### [Assigned task]
Lines from the one with "move: goblet in" through the end of the records, and no others, are what the answer should contain, copied exactly; please keep pictures out.

### [Records provided]
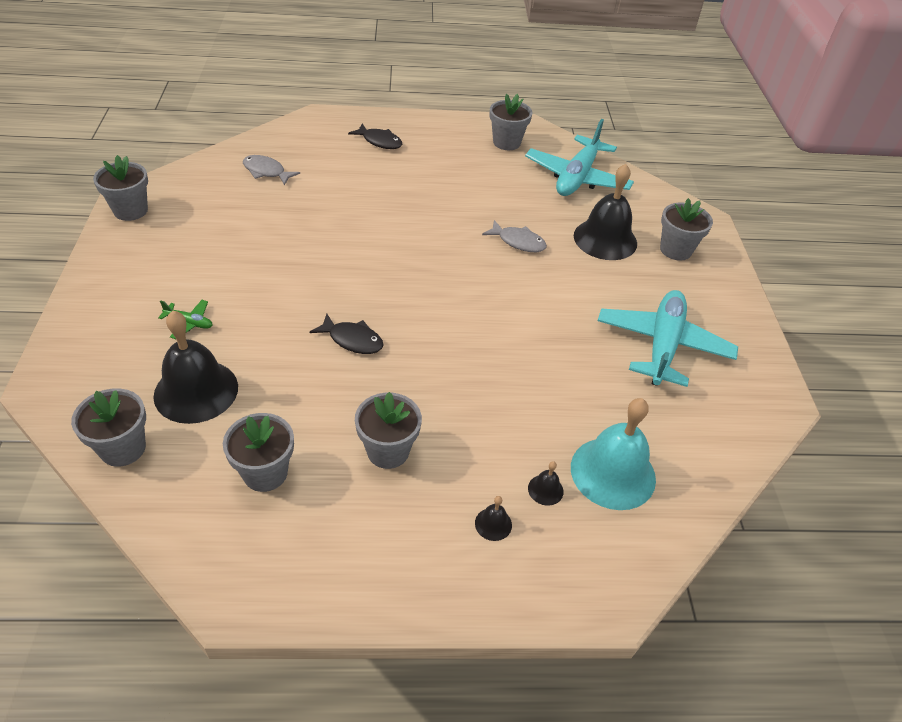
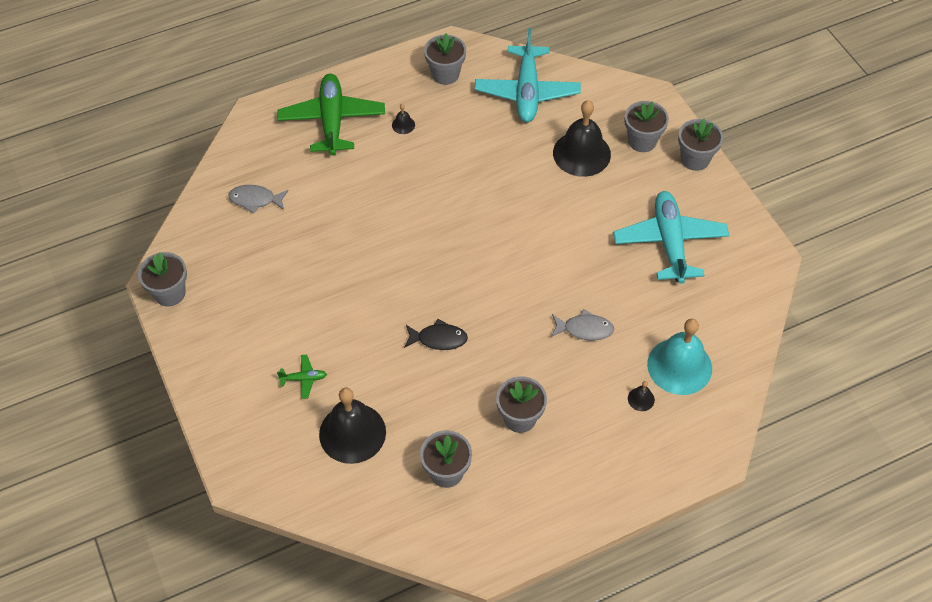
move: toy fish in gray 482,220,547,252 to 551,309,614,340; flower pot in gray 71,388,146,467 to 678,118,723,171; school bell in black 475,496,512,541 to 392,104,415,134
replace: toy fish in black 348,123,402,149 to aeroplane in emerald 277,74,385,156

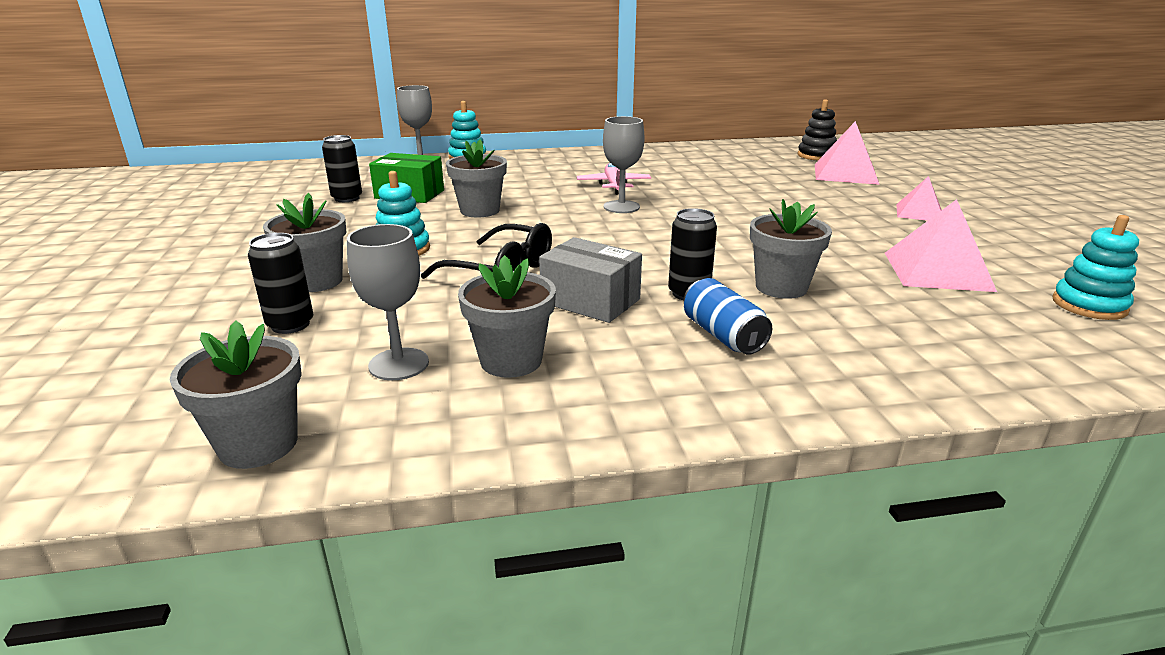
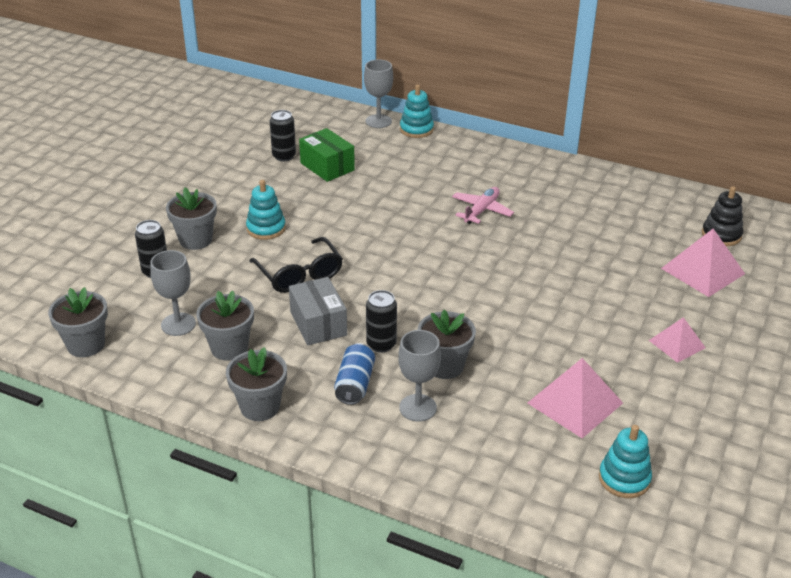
move: goblet in gray 603,116,645,213 to 398,330,441,422; flower pot in gray 446,139,507,218 to 226,347,287,421

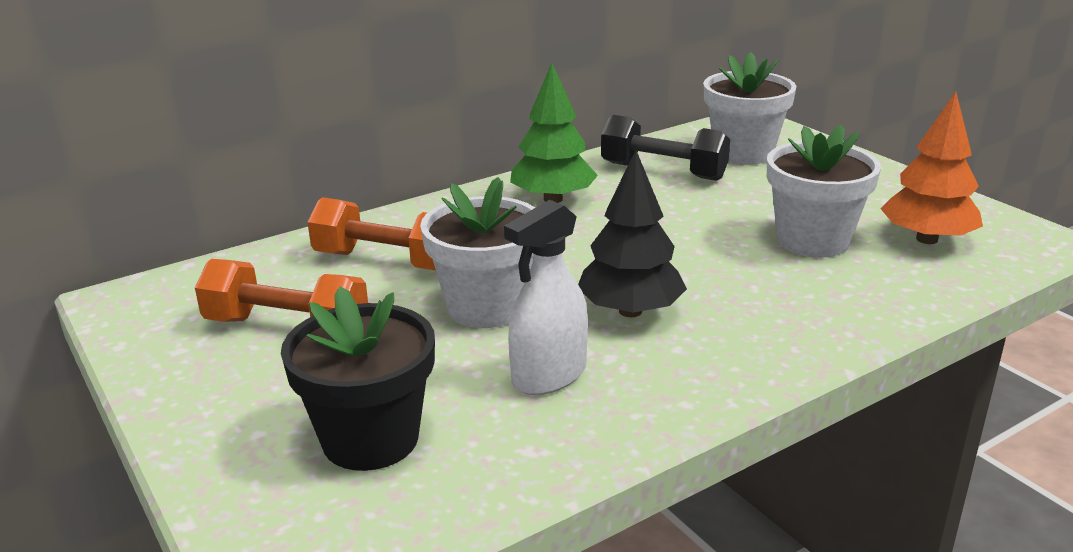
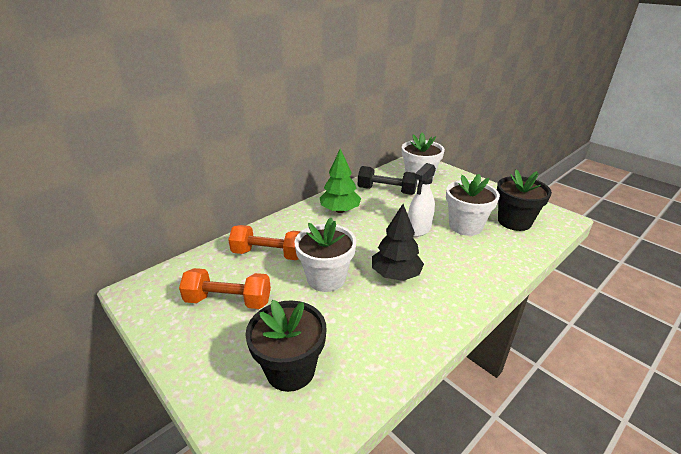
move: sprayer in white 504,200,588,395 to 408,163,436,237
replace: fir tree in bright orange 881,91,983,244 to flower pot in black 497,169,552,231

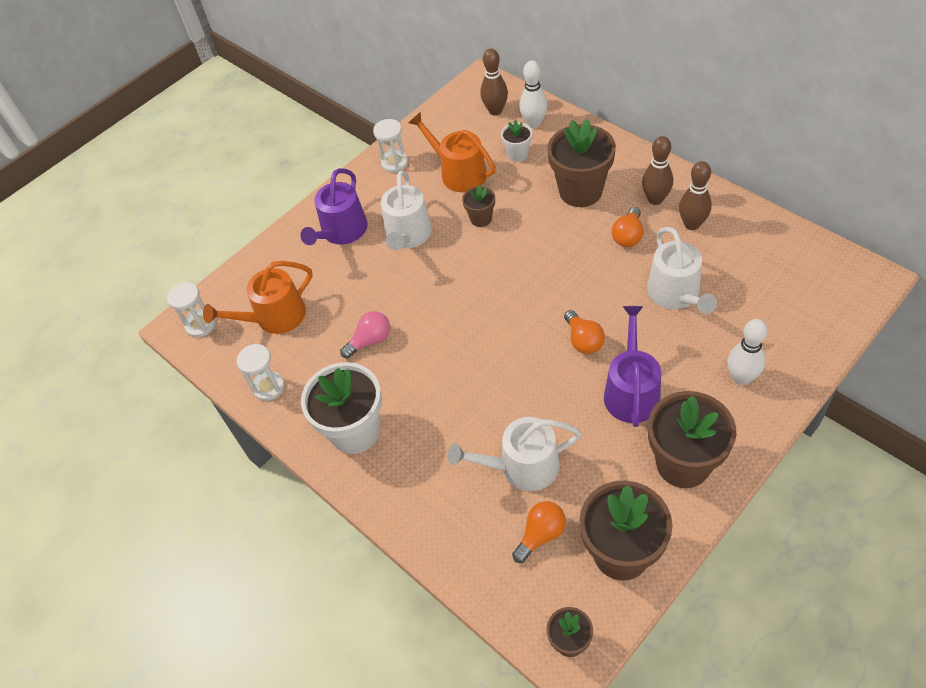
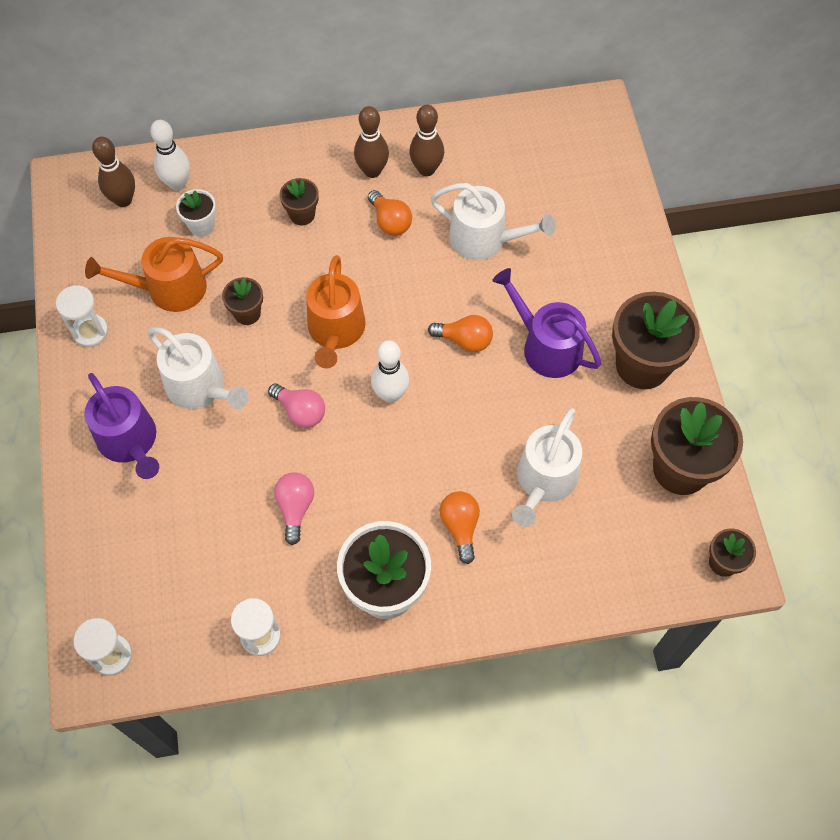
insert: light bulb in pink 268,383,325,428
move: watering pot in bright orange 203,261,313,334 to 306,255,366,368; bowling pin in white 727,319,767,385 to 371,340,409,403; light bulb in bright orange 512,501,566,563 to 439,491,480,564
resize: flower pot in russet 547,119,616,207 = 280,178,319,226 x0.50

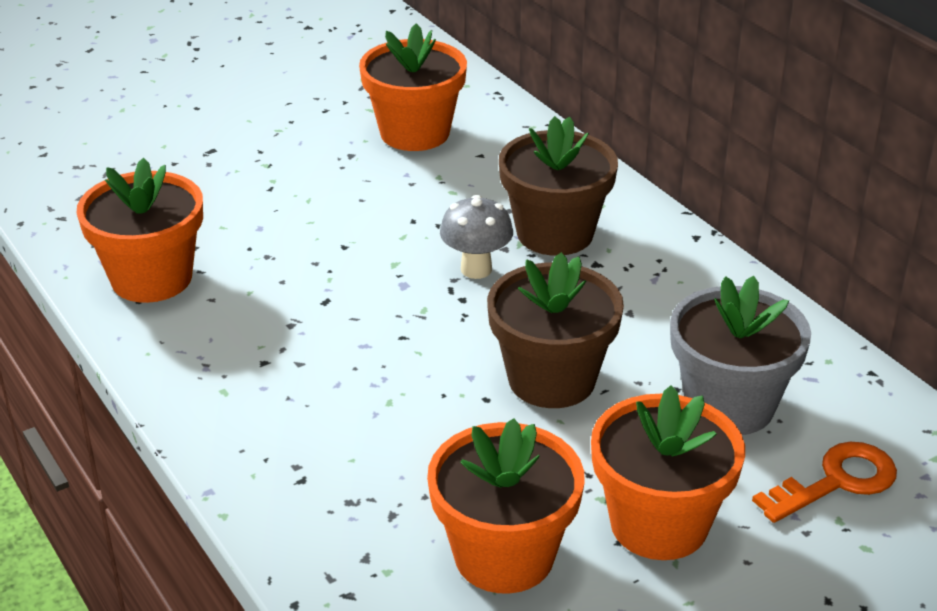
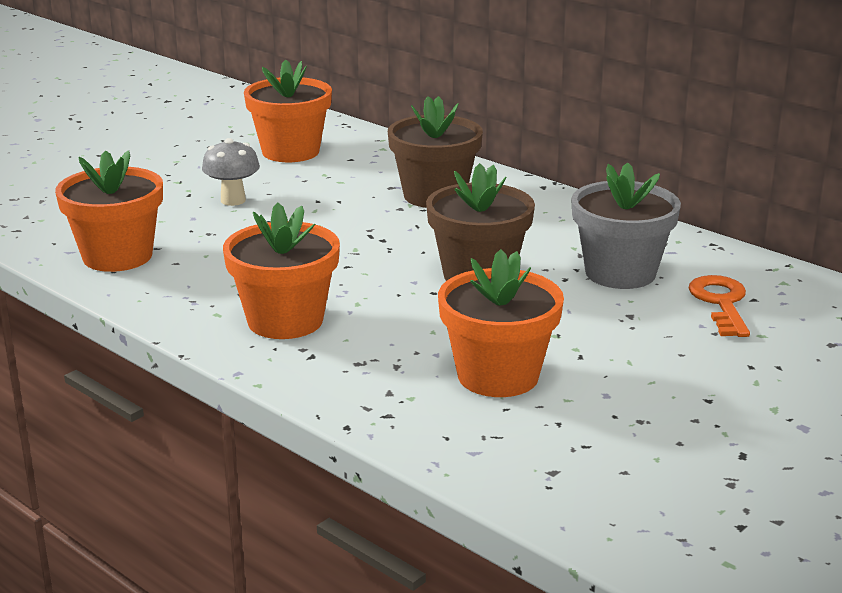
move: fungus in gray 440,195,513,279 to 202,138,260,206; flower pot in bright orange 591,386,745,560 to 223,202,340,339
rotate: latchkey in bright orange 752,442,897,523 = 689,275,750,337 45 degrees counterclockwise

### [Task solution]
move: goblet in gray 603,116,645,213 to 398,330,441,422; flower pot in gray 446,139,507,218 to 226,347,287,421

move: sprayer in white 504,200,588,395 to 408,163,436,237
replace: fir tree in bright orange 881,91,983,244 to flower pot in black 497,169,552,231

insert: light bulb in pink 268,383,325,428
move: watering pot in bright orange 203,261,313,334 to 306,255,366,368; bowling pin in white 727,319,767,385 to 371,340,409,403; light bulb in bright orange 512,501,566,563 to 439,491,480,564
resize: flower pot in russet 547,119,616,207 = 280,178,319,226 x0.50

move: fungus in gray 440,195,513,279 to 202,138,260,206; flower pot in bright orange 591,386,745,560 to 223,202,340,339
rotate: latchkey in bright orange 752,442,897,523 = 689,275,750,337 45 degrees counterclockwise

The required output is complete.